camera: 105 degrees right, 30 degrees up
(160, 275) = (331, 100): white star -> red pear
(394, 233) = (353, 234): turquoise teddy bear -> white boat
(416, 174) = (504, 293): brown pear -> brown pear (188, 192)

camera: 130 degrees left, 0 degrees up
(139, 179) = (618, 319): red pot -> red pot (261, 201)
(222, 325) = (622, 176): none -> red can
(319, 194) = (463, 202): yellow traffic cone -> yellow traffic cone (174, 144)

...

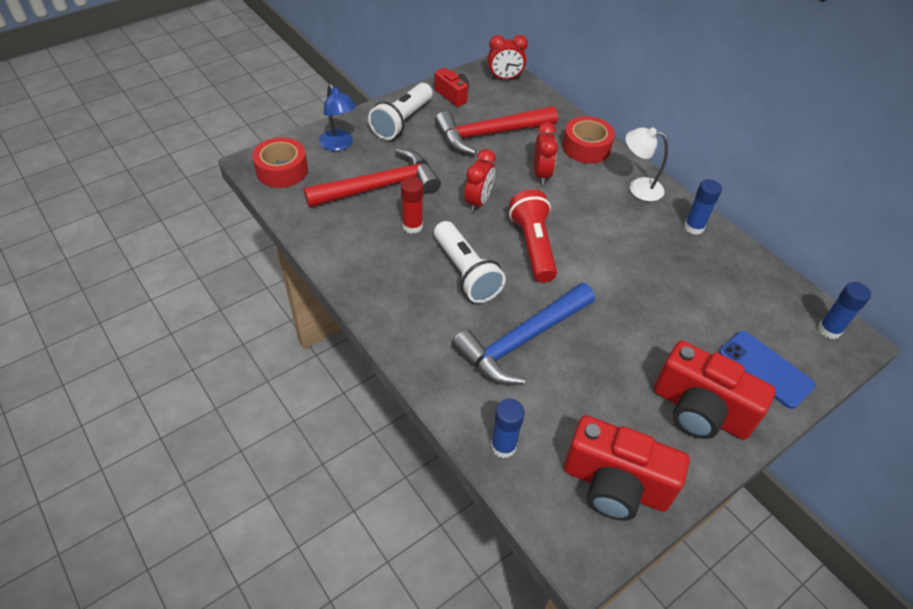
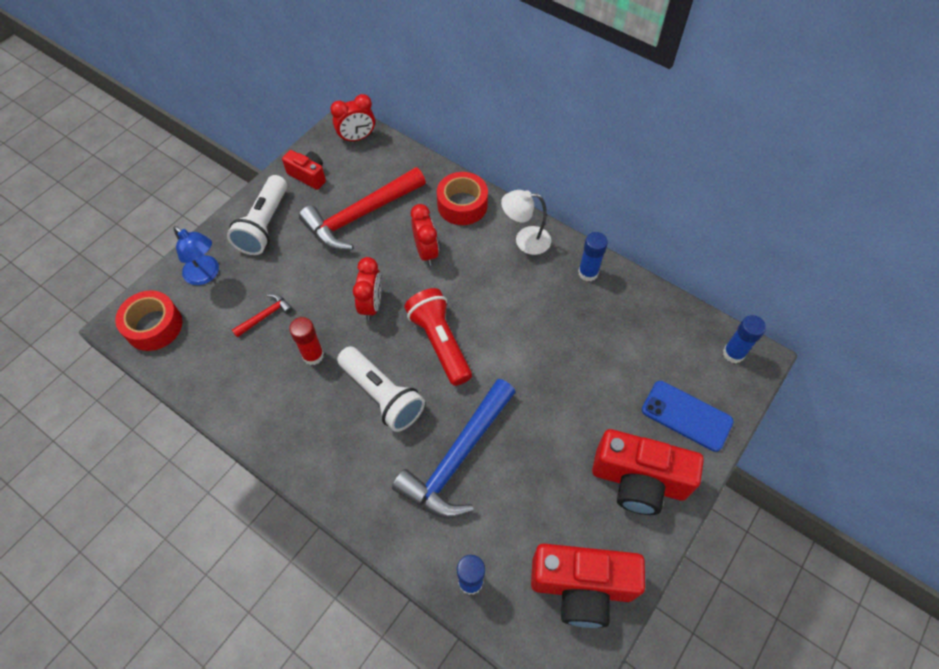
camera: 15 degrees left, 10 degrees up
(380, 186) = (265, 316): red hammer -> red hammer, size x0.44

YOUR OBJECTIVE »
Look above for the line with "camera: 105 degrees right, 30 degrees up" and the line with "camera: 130 degrees left, 0 degrees up"; transcribe both and all lines in between, exactly, and nothing else.

COMPLETED EXERCISE »
camera: 105 degrees right, 30 degrees up
(160, 275) = (331, 100): white star -> red pear
(394, 233) = (353, 234): turquoise teddy bear -> white boat
(416, 174) = (504, 293): brown pear -> brown pear (188, 192)

camera: 130 degrees left, 0 degrees up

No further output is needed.